### [Task to carry out]
Return all lines from the listing below that include the word "peón".

### [Supplied records]
• • • • • • •
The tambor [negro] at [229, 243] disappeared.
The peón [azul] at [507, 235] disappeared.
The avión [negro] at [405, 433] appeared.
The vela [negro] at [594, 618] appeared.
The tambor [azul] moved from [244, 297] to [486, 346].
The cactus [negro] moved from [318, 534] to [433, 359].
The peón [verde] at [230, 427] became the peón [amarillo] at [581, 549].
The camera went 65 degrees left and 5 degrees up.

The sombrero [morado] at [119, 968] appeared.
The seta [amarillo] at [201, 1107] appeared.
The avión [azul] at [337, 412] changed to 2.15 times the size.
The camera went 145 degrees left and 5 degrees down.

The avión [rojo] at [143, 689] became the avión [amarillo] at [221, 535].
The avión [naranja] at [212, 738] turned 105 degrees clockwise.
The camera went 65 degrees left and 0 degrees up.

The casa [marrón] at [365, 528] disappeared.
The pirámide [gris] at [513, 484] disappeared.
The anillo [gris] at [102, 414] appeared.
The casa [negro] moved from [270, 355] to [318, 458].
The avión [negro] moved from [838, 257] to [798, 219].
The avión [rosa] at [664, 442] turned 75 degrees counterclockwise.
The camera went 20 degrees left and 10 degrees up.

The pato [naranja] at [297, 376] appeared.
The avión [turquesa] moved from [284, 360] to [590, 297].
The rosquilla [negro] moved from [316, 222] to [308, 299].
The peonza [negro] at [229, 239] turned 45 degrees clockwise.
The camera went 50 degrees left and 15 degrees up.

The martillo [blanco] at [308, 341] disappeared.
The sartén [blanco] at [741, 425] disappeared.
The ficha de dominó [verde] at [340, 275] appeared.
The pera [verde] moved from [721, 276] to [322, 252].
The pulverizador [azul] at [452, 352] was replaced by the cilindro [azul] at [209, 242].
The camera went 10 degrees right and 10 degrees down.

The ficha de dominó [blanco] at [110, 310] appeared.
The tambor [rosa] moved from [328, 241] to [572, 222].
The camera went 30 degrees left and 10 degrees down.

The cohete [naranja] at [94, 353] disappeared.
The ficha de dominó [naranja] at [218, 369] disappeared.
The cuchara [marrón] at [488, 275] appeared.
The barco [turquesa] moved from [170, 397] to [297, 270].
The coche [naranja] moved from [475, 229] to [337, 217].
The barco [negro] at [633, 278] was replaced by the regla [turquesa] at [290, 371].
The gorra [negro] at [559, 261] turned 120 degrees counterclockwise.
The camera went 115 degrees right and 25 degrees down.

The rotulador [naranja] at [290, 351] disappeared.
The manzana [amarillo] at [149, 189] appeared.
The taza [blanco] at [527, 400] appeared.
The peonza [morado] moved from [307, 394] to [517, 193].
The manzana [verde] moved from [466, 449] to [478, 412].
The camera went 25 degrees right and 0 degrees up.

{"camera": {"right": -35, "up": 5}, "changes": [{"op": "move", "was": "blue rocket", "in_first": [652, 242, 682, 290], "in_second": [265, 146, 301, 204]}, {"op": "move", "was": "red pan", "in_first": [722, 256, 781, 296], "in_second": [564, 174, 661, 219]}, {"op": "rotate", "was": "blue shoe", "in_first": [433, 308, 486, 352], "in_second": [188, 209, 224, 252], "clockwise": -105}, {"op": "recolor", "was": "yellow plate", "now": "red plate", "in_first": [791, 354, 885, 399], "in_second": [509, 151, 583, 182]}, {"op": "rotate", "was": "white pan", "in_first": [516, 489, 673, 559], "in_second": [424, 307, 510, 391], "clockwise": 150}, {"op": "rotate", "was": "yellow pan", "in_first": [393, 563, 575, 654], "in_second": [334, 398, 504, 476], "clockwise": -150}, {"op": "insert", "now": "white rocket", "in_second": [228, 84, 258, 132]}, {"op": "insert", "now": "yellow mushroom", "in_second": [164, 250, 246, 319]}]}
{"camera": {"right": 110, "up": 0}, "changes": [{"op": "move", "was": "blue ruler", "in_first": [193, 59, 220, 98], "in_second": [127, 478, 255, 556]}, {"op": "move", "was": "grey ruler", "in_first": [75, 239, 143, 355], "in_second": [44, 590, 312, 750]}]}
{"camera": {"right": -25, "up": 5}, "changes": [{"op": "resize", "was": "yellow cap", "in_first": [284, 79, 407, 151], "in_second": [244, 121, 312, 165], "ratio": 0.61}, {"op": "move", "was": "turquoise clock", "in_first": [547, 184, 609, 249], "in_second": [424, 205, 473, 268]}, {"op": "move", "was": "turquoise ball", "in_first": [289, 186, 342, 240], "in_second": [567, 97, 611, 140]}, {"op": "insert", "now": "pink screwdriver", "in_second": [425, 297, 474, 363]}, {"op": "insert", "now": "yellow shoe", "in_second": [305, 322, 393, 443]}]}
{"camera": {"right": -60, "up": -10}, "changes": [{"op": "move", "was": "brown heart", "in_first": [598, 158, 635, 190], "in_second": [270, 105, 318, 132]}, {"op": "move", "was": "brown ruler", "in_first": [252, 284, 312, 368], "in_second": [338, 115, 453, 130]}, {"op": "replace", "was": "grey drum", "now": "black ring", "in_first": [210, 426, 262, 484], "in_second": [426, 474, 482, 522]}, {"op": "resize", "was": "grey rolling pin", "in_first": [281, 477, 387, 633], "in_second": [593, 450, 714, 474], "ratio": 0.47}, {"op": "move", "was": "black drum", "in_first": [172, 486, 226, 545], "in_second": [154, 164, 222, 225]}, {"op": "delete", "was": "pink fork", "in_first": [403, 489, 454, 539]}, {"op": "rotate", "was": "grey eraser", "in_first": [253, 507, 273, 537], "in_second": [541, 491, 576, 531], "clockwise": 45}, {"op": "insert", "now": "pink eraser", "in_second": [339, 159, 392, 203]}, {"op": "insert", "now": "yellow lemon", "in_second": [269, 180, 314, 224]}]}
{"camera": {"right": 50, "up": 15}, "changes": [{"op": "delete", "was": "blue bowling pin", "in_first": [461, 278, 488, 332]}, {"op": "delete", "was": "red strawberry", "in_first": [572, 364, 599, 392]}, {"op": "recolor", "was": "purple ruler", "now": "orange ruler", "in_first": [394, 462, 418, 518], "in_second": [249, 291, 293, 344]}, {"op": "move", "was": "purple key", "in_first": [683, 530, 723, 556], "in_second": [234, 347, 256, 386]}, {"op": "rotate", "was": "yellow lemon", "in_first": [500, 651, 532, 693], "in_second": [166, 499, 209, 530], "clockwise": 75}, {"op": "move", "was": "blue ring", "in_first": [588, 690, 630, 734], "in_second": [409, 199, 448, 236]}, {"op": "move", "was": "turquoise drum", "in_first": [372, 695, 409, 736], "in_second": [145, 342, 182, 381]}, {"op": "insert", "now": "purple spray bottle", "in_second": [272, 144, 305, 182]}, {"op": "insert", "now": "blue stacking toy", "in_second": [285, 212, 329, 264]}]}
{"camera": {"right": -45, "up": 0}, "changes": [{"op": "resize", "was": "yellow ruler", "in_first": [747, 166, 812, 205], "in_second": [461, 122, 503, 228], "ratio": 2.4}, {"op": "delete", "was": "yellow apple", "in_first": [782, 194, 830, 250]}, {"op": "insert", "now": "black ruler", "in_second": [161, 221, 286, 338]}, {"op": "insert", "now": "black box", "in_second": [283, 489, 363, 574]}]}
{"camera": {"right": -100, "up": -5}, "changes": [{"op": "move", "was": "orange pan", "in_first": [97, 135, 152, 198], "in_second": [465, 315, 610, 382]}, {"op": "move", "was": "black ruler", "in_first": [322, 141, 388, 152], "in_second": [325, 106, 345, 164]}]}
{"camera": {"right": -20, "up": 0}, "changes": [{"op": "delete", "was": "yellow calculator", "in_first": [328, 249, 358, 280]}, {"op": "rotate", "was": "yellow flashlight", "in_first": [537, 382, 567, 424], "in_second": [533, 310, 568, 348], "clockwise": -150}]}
• • • • • • •
### [Your solution]
The peón [azul] at [507, 235] disappeared.
The peón [verde] at [230, 427] became the peón [amarillo] at [581, 549].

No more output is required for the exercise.